Records for the exercise:
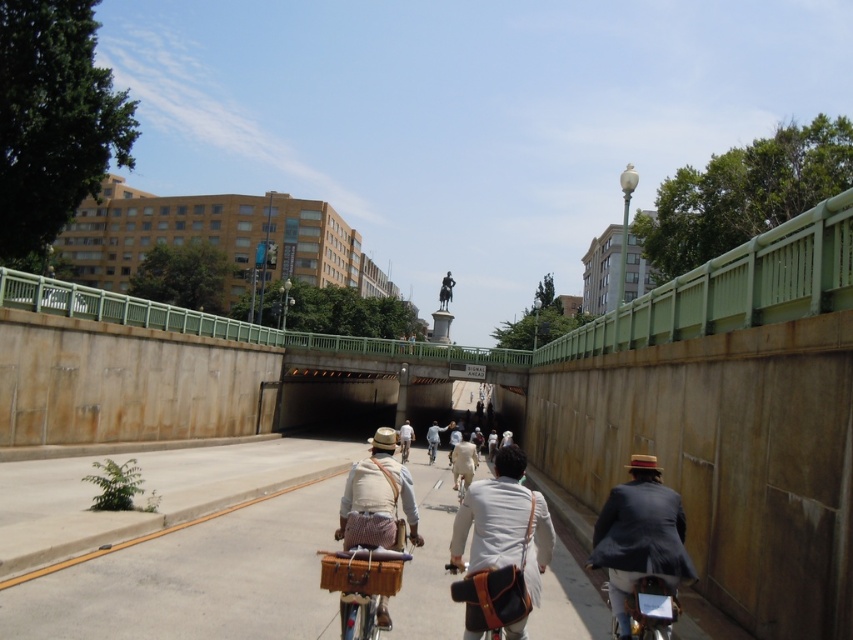
This screenshot has width=853, height=640. Describe the element at coordinates (639, 538) in the screenshot. I see `dark blue suit at right` at that location.

Who is more forward, (611, 520) or (427, 438)?

Positioned in front is point (611, 520).

Is point (660, 548) closer to viewer compared to point (434, 460)?

Yes, it is.

The height and width of the screenshot is (640, 853). I want to click on dark blue suit at right, so click(639, 538).

Can you confirm if white leather jacket at center is shorter than metallic silver bicycle at center?

In fact, white leather jacket at center may be taller than metallic silver bicycle at center.

Does white leather jacket at center have a greater width compared to metallic silver bicycle at center?

Correct, the width of white leather jacket at center exceeds that of metallic silver bicycle at center.

Image resolution: width=853 pixels, height=640 pixels. In order to click on white leather jacket at center in this screenshot , I will do `click(503, 524)`.

Who is positioned more to the left, white leather jacket at center or white cotton shirt at center?

white cotton shirt at center is more to the left.

What do you see at coordinates (503, 524) in the screenshot?
I see `white leather jacket at center` at bounding box center [503, 524].

Find the location of a particular element. The height and width of the screenshot is (640, 853). white leather jacket at center is located at coordinates (503, 524).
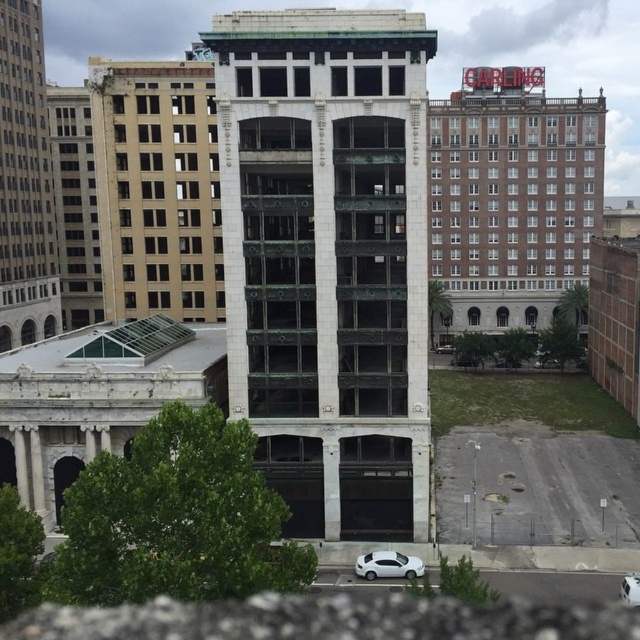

Your instructions:
Pick out each line in the entries above that contains the string "height". Letter case counts.

Answer space:
This screenshot has width=853, height=640. Describe the element at coordinates (639, 538) in the screenshot. I see `dark blue suit at right` at that location.
The height and width of the screenshot is (640, 853). I want to click on dark blue suit at right, so click(639, 538).
Image resolution: width=853 pixels, height=640 pixels. In order to click on white leather jacket at center in this screenshot , I will do `click(503, 524)`.
Find the location of a particular element. The height and width of the screenshot is (640, 853). white leather jacket at center is located at coordinates (503, 524).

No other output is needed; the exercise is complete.